[INPUT FOR THIS TASK]
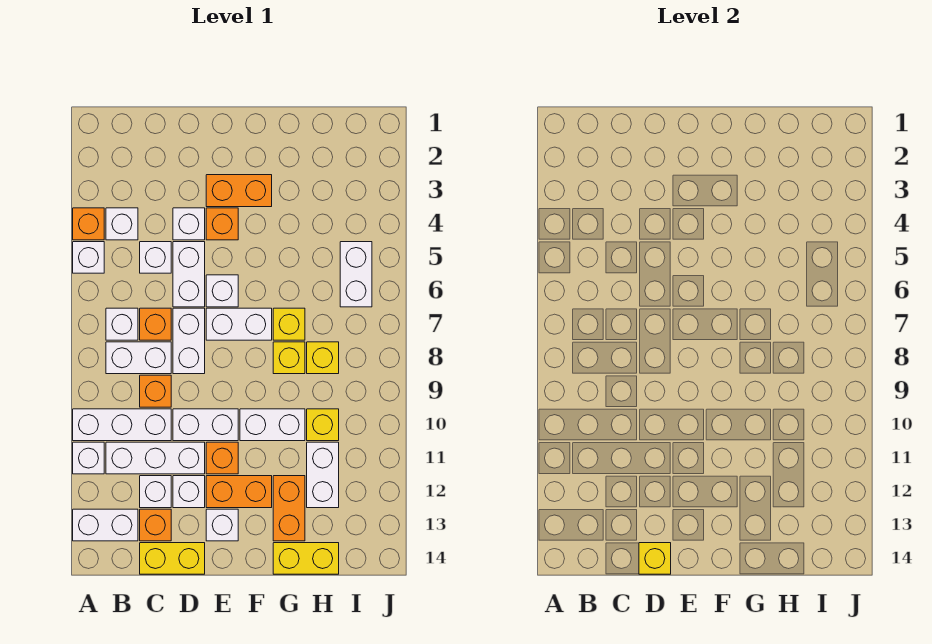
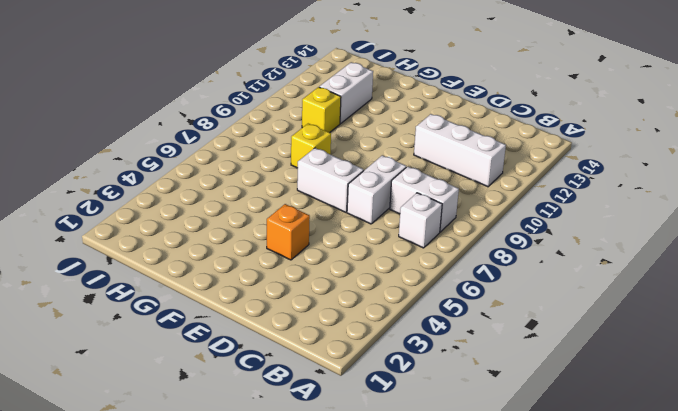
none -> orange 1x1 brick [73,208,104,240]
none -> white 1x1 brick [73,242,104,273]
none -> white 1x3 brick [73,409,171,441]
none -> white 1x1 brick [73,442,104,474]

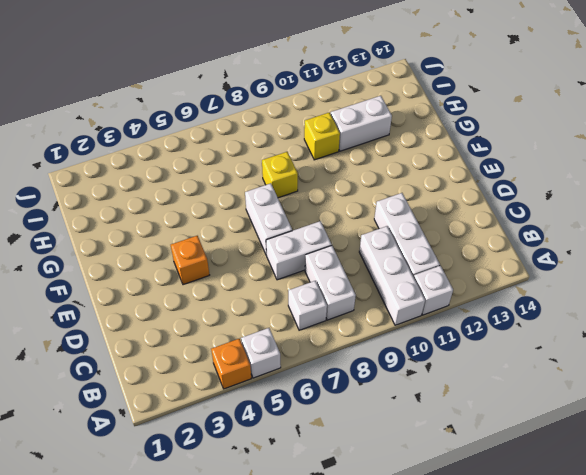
none -> white 1x2 brick [73,509,138,541]
none -> white 1x1 brick [106,208,138,240]
none -> white 1x1 brick [140,242,171,273]
none -> orange 1x1 brick [140,308,171,340]

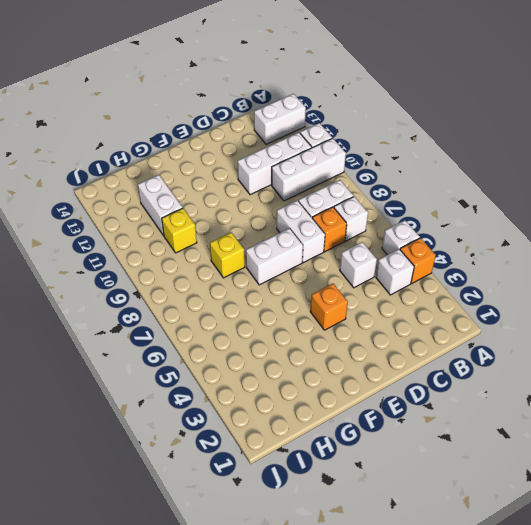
none -> orange 1x1 brick [140,375,171,407]
none -> white 1x1 brick [140,476,171,508]
none -> orange 1x1 brick [140,509,171,541]
none -> yellow 1x2 brick [140,543,205,574]

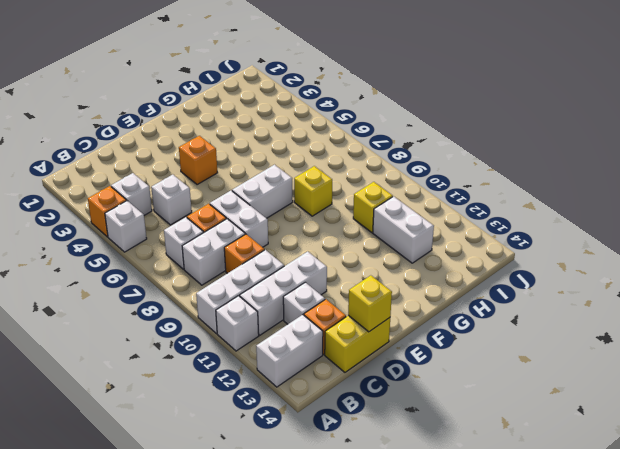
none -> white 1x1 brick [173,208,205,240]
none -> white 1x2 brick [173,242,205,307]
none -> white 1x2 brick [173,409,238,441]
none -> white 1x1 brick [173,476,205,508]

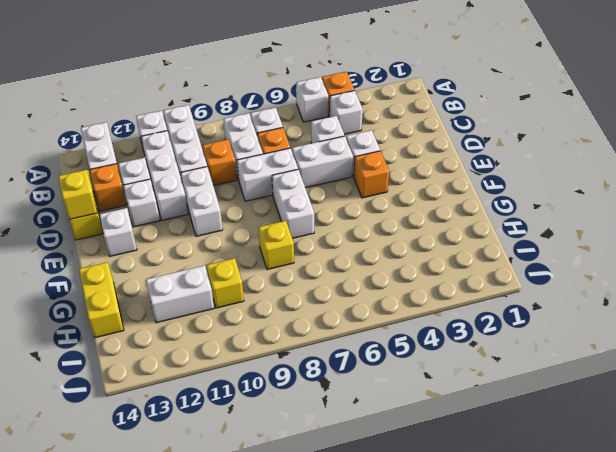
none -> orange 1x2 brick [206,175,272,207]
none -> white 1x1 brick [206,275,238,307]
none -> orange 1x1 brick [206,442,238,474]
none -> orange 1x2 brick [206,476,272,508]

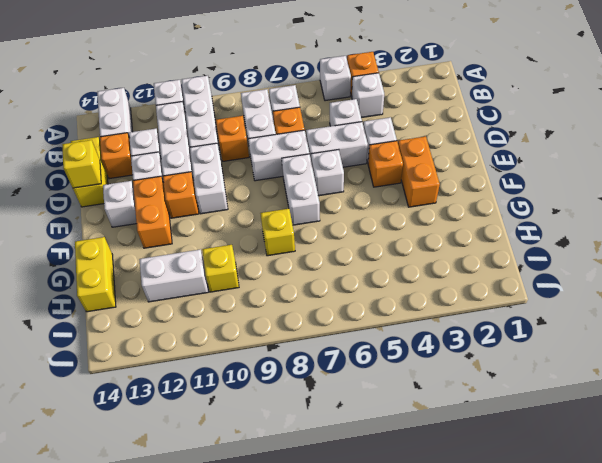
none -> white 1x2 brick [240,409,305,441]
none -> yellow 1x1 brick [273,308,305,340]
none -> orange 1x2 brick [273,476,305,541]
none -> yellow 1x1 brick [307,342,339,374]

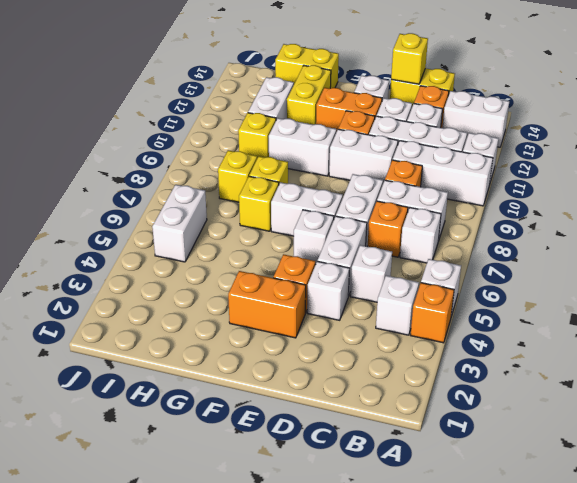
yellow 1x2 brick [287,65,331,125] -> orange 1x2 brick [273,476,305,541]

[WHAT IS BEING ASKED]
Pick out each line in the material containing "yellow".

[YOUR SOLUTION]
none -> yellow 1x2 brick [140,543,205,574]
none -> yellow 1x1 brick [273,308,305,340]
none -> yellow 1x1 brick [307,342,339,374]
yellow 1x2 brick [287,65,331,125] -> orange 1x2 brick [273,476,305,541]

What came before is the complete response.